___ Information given

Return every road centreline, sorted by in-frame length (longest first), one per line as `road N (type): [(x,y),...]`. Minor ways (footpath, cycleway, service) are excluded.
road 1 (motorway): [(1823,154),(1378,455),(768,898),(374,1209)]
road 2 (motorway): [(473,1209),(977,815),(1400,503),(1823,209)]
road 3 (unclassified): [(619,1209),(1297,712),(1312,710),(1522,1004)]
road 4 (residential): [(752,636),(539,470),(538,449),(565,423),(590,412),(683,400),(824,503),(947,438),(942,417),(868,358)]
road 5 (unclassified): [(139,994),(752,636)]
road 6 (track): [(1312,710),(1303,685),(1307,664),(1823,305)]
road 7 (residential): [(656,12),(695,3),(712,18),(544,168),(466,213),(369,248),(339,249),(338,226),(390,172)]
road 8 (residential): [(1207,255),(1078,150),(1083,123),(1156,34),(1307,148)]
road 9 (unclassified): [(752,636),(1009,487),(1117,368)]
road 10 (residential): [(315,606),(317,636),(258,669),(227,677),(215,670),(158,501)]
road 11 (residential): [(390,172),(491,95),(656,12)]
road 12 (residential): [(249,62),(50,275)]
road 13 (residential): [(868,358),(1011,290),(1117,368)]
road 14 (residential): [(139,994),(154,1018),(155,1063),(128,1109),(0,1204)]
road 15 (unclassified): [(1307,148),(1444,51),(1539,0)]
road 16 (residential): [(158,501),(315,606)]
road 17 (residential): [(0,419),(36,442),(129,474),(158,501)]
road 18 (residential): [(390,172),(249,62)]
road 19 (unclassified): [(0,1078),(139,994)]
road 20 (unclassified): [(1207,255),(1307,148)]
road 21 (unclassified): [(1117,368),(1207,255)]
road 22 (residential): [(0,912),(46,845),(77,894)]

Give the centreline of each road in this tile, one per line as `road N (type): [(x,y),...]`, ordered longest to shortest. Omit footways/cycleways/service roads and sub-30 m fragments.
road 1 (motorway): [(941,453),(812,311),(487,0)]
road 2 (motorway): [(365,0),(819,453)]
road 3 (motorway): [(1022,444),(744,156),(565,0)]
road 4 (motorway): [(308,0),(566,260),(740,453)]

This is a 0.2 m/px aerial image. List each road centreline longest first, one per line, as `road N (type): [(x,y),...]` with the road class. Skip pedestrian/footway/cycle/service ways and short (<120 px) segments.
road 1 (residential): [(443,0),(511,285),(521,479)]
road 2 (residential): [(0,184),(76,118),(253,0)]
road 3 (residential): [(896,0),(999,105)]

______

→ **Exercise details**: Restate the material word for word.

→ **Exercise response**:
Return every road centreline, sorted by in-frame length (longest first), one per line as `road N (type): [(x,y),...]`. Minor ways (footpath, cycleway, service) are excluded.
road 1 (motorway): [(1823,154),(1378,455),(768,898),(374,1209)]
road 2 (motorway): [(473,1209),(977,815),(1400,503),(1823,209)]
road 3 (unclassified): [(619,1209),(1297,712),(1312,710),(1522,1004)]
road 4 (residential): [(752,636),(539,470),(538,449),(565,423),(590,412),(683,400),(824,503),(947,438),(942,417),(868,358)]
road 5 (unclassified): [(139,994),(752,636)]
road 6 (track): [(1312,710),(1303,685),(1307,664),(1823,305)]
road 7 (residential): [(656,12),(695,3),(712,18),(544,168),(466,213),(369,248),(339,249),(338,226),(390,172)]
road 8 (residential): [(1207,255),(1078,150),(1083,123),(1156,34),(1307,148)]
road 9 (unclassified): [(752,636),(1009,487),(1117,368)]
road 10 (residential): [(315,606),(317,636),(258,669),(227,677),(215,670),(158,501)]
road 11 (residential): [(390,172),(491,95),(656,12)]
road 12 (residential): [(249,62),(50,275)]
road 13 (residential): [(868,358),(1011,290),(1117,368)]
road 14 (residential): [(139,994),(154,1018),(155,1063),(128,1109),(0,1204)]
road 15 (unclassified): [(1307,148),(1444,51),(1539,0)]
road 16 (residential): [(158,501),(315,606)]
road 17 (residential): [(0,419),(36,442),(129,474),(158,501)]
road 18 (residential): [(390,172),(249,62)]
road 19 (unclassified): [(0,1078),(139,994)]
road 20 (unclassified): [(1207,255),(1307,148)]
road 21 (unclassified): [(1117,368),(1207,255)]
road 22 (residential): [(0,912),(46,845),(77,894)]

Give the centreline of each road in this tile, one per line as `road N (type): [(x,y),...]`, ordered longest to shortest. Omit footways/cycleways/service roads and sub-30 m fragments.
road 1 (motorway): [(941,453),(812,311),(487,0)]
road 2 (motorway): [(365,0),(819,453)]
road 3 (motorway): [(1022,444),(744,156),(565,0)]
road 4 (motorway): [(308,0),(566,260),(740,453)]

This is a 0.2 m/px aerial image. List each road centreline longest first, one per line, as `road N (type): [(x,y),...]` with the road class. Skip pedestrian/footway/cycle/service ways and short (<120 px) segments.
road 1 (residential): [(443,0),(511,285),(521,479)]
road 2 (residential): [(0,184),(76,118),(253,0)]
road 3 (residential): [(896,0),(999,105)]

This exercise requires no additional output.